(Collected data)
◇ ◇ ◇
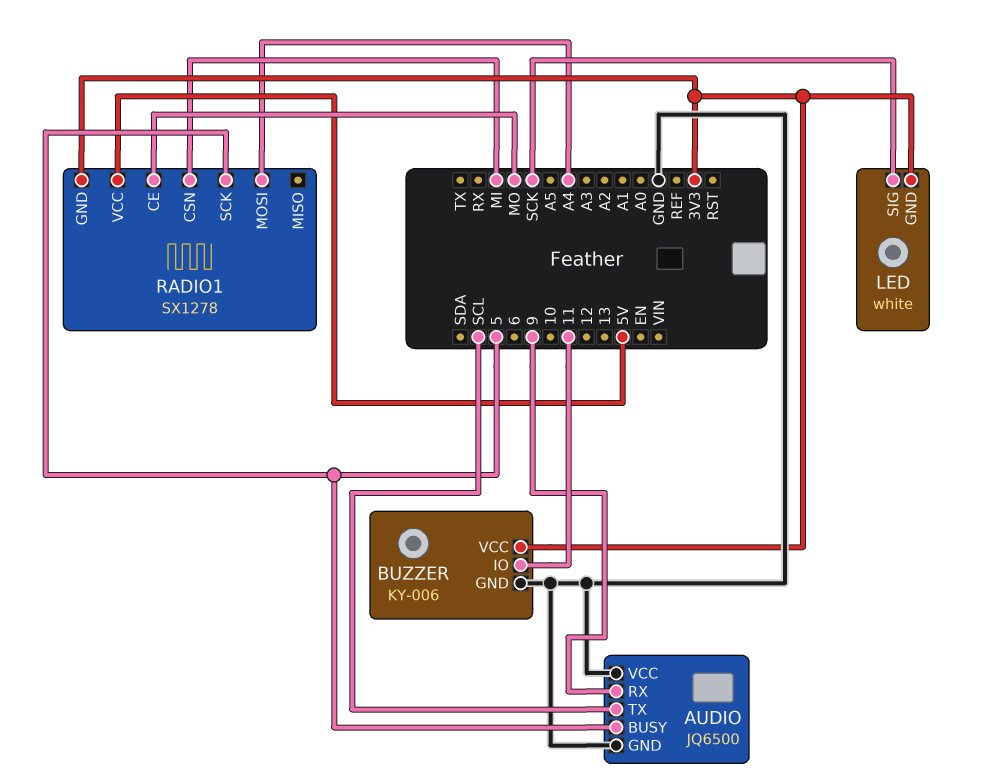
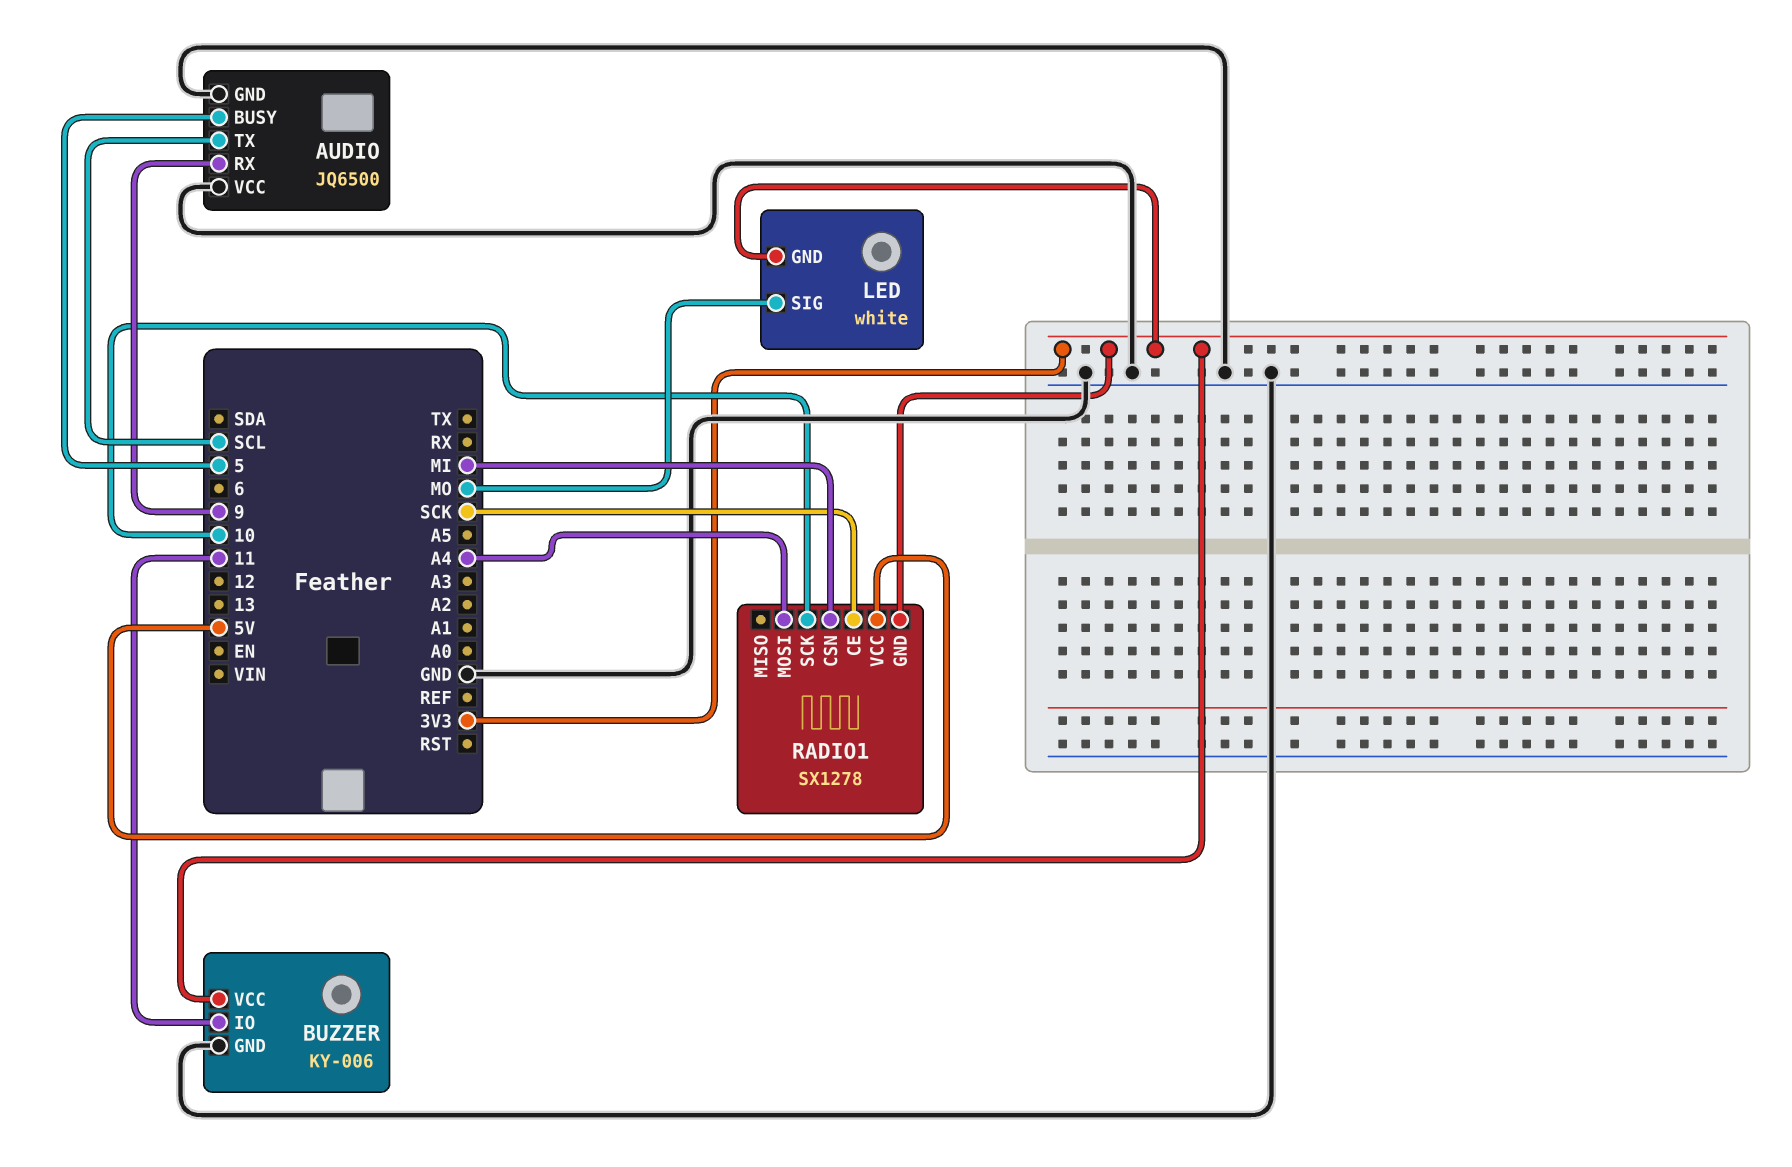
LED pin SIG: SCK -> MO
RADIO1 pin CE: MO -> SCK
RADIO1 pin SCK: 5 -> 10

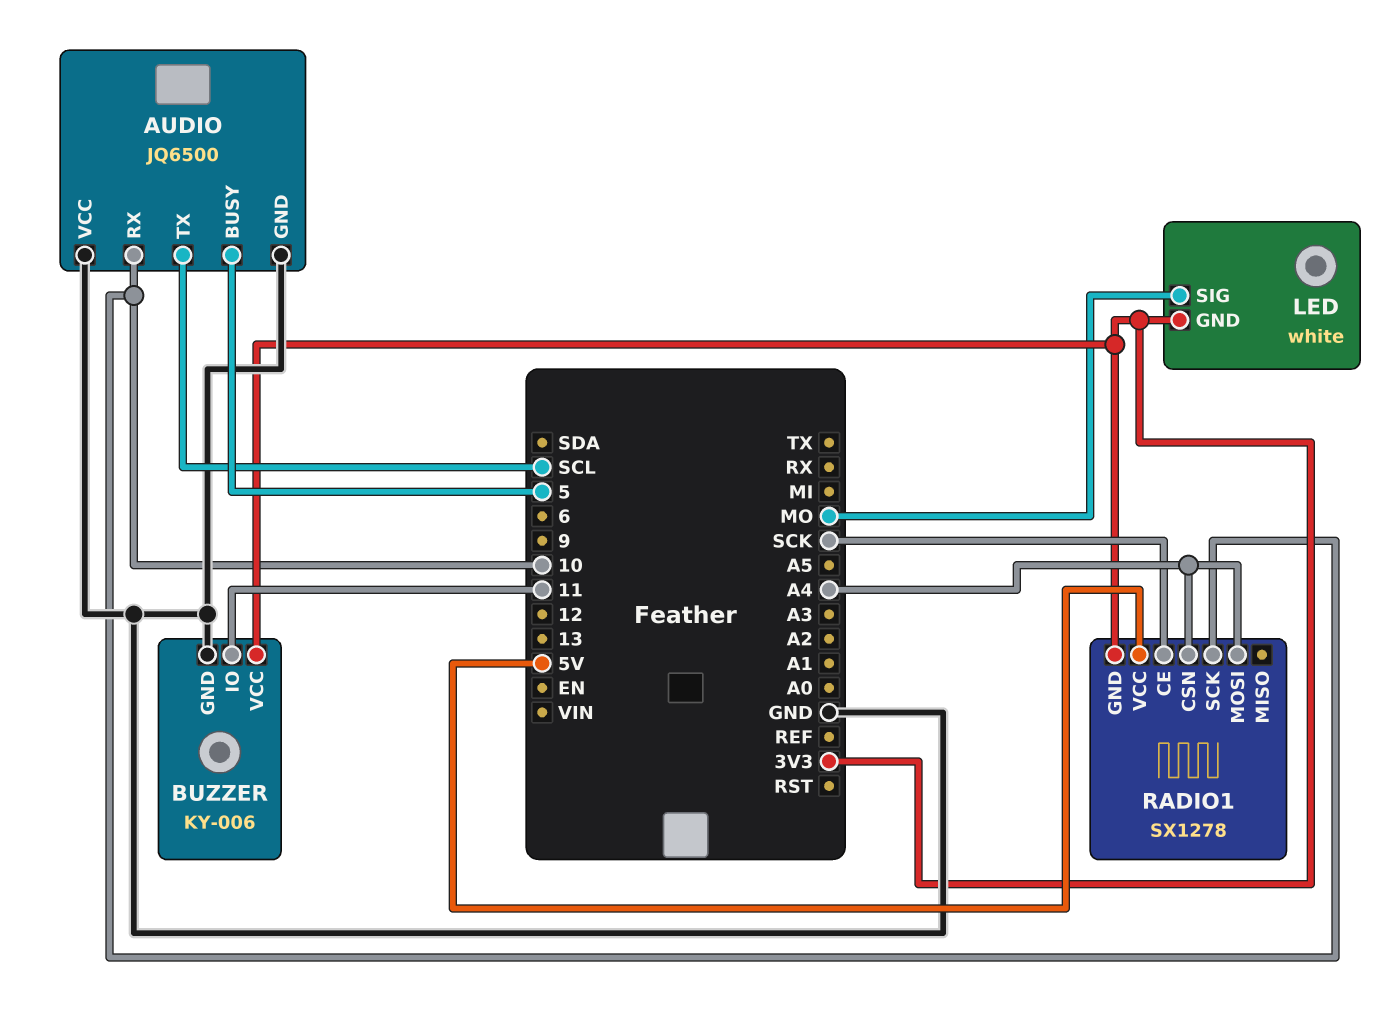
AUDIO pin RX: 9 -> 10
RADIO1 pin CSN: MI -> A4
◇ ◇ ◇
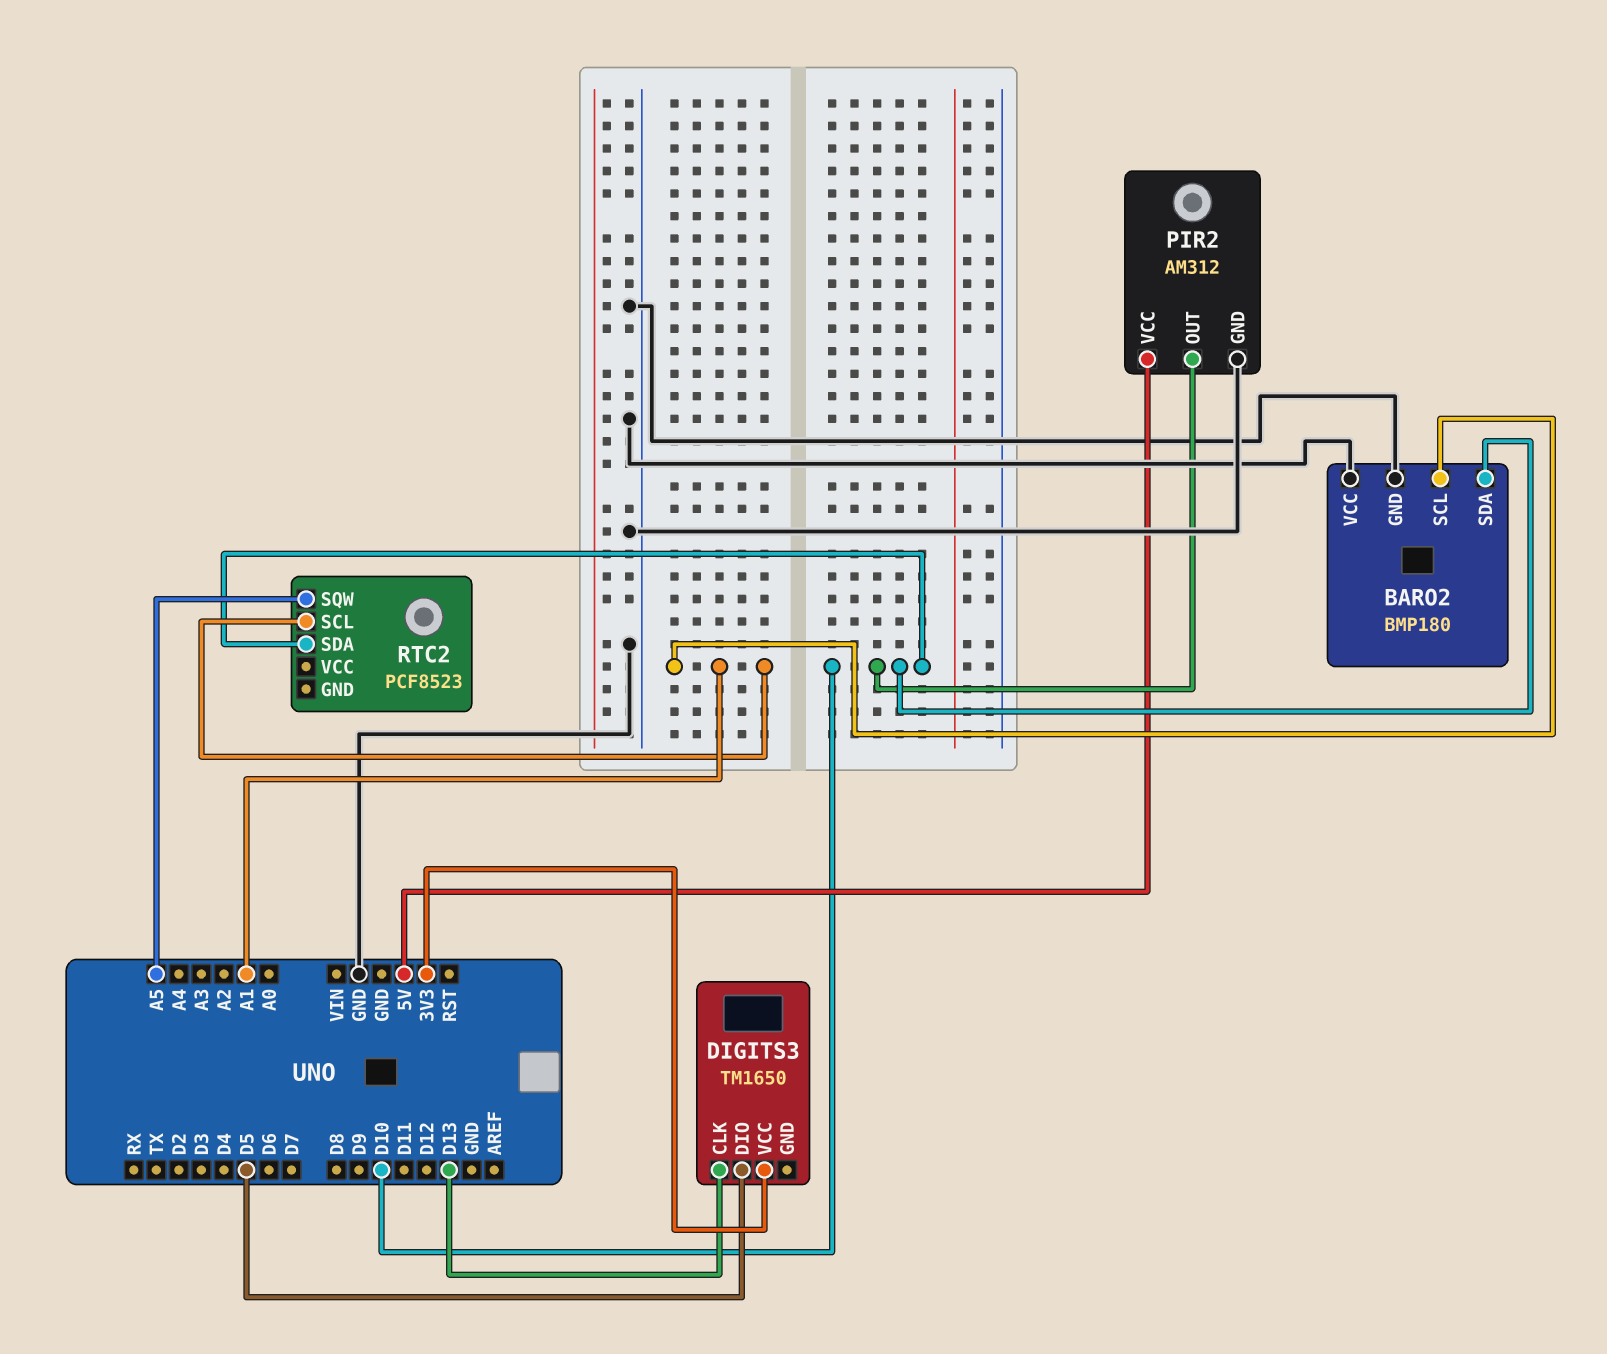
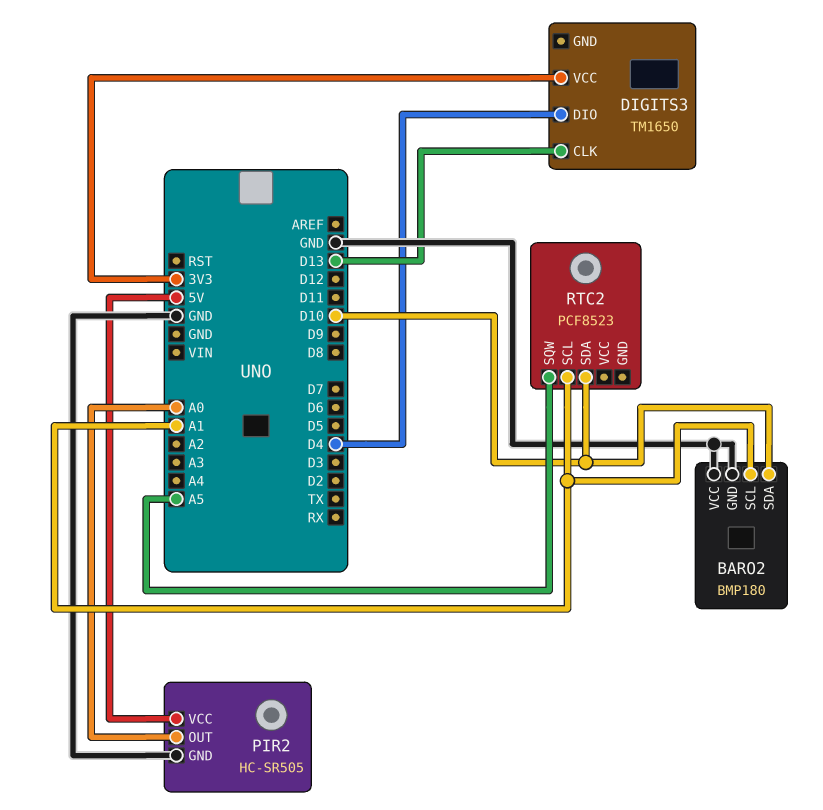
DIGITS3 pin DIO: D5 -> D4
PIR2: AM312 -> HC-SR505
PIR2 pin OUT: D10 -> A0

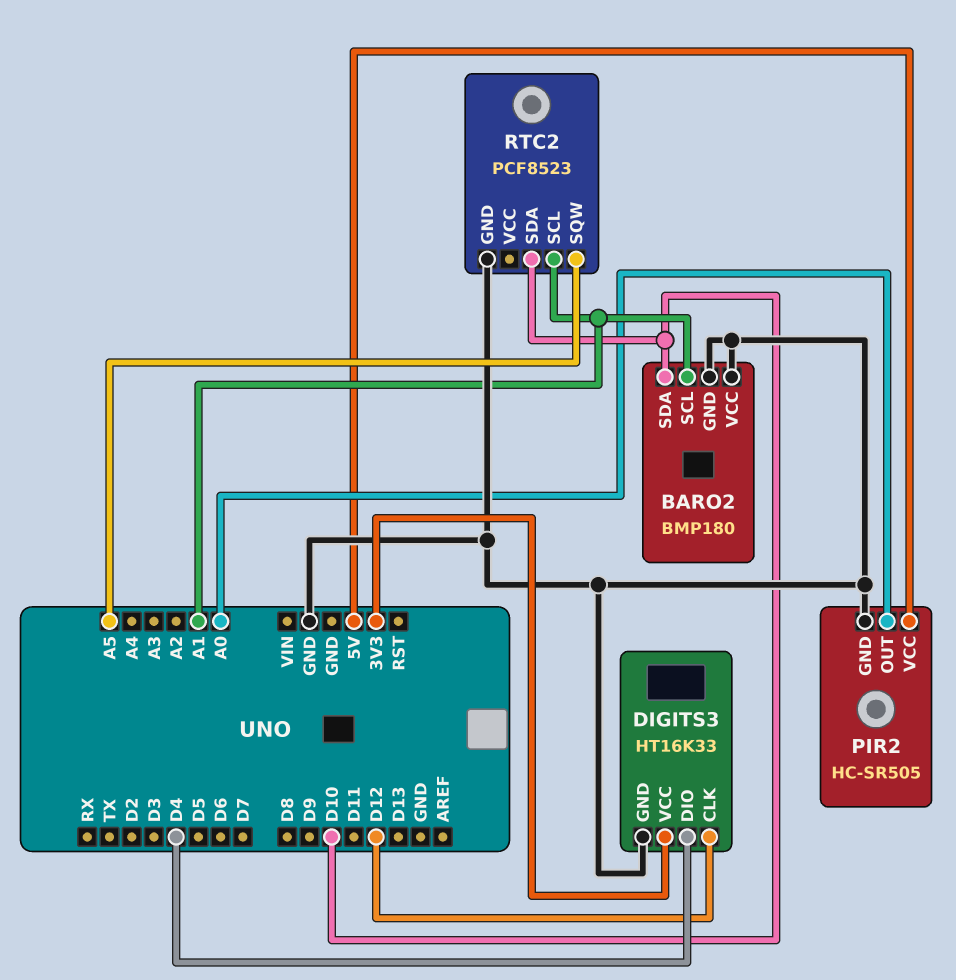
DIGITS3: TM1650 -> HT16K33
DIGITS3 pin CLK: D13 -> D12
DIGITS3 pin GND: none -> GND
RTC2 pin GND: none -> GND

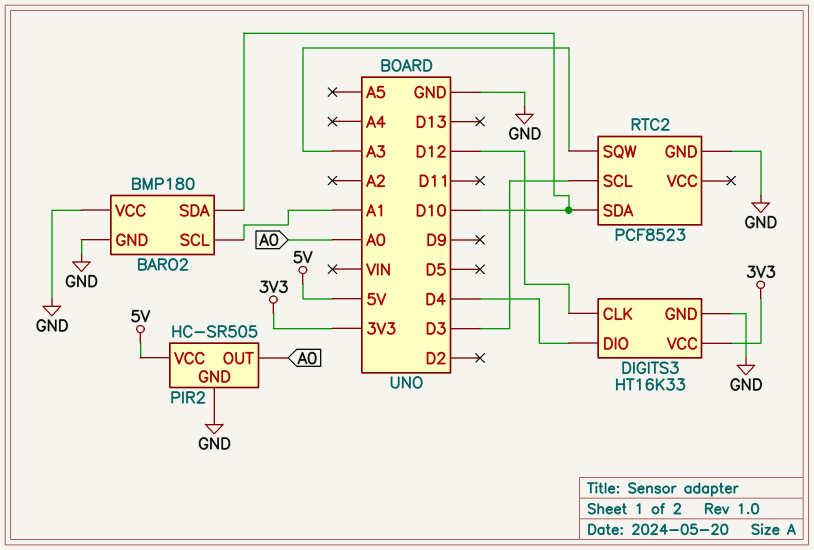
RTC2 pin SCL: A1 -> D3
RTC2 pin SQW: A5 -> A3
◇ ◇ ◇
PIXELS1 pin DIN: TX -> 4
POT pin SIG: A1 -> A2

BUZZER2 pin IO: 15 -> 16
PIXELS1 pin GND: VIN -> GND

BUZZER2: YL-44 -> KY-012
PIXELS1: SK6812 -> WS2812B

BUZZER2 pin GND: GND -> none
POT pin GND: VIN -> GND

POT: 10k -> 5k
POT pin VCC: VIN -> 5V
◇ ◇ ◇
Whenever the string "none" turns up in a line above, copy that line out.

DIGITS3 pin GND: none -> GND
RTC2 pin GND: none -> GND
BUZZER2 pin GND: GND -> none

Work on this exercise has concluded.